======== Data supplied
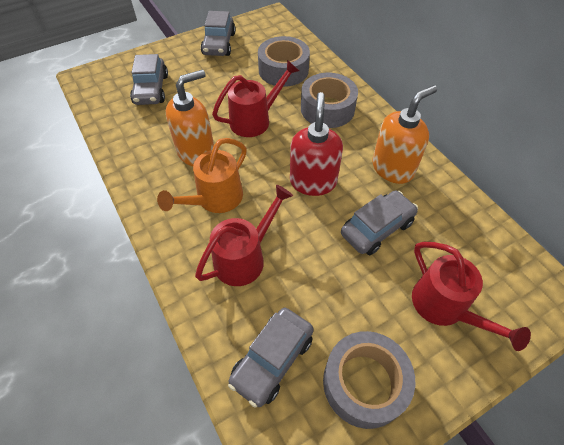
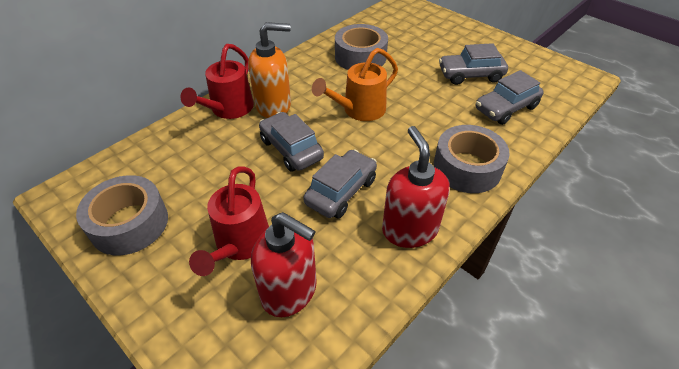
orange soap dispenser: 2 -> 1
red soap dispenser: 1 -> 2
red watering can: 3 -> 2

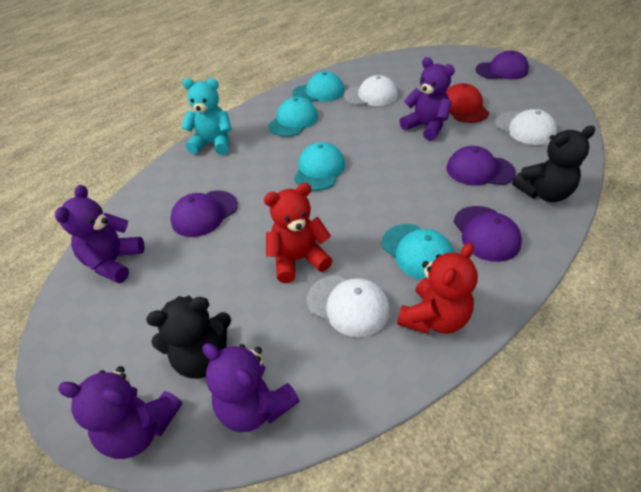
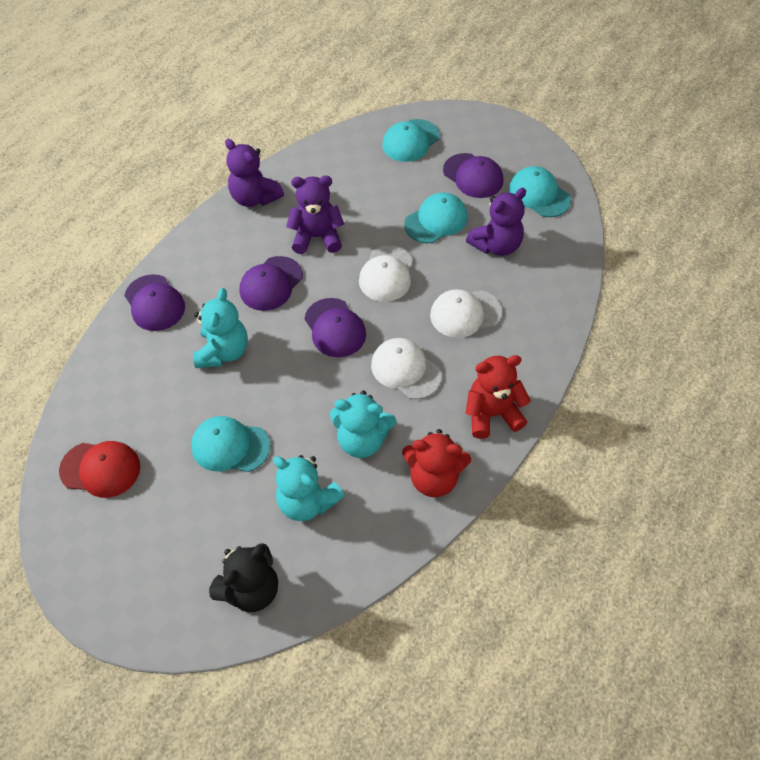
black teddy bear: 2 -> 1
purple teddy bear: 4 -> 3
turquoise teddy bear: 1 -> 3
================
**What needs to be done**
Write only the number of lines above that contain "bear".

**Written solution**
3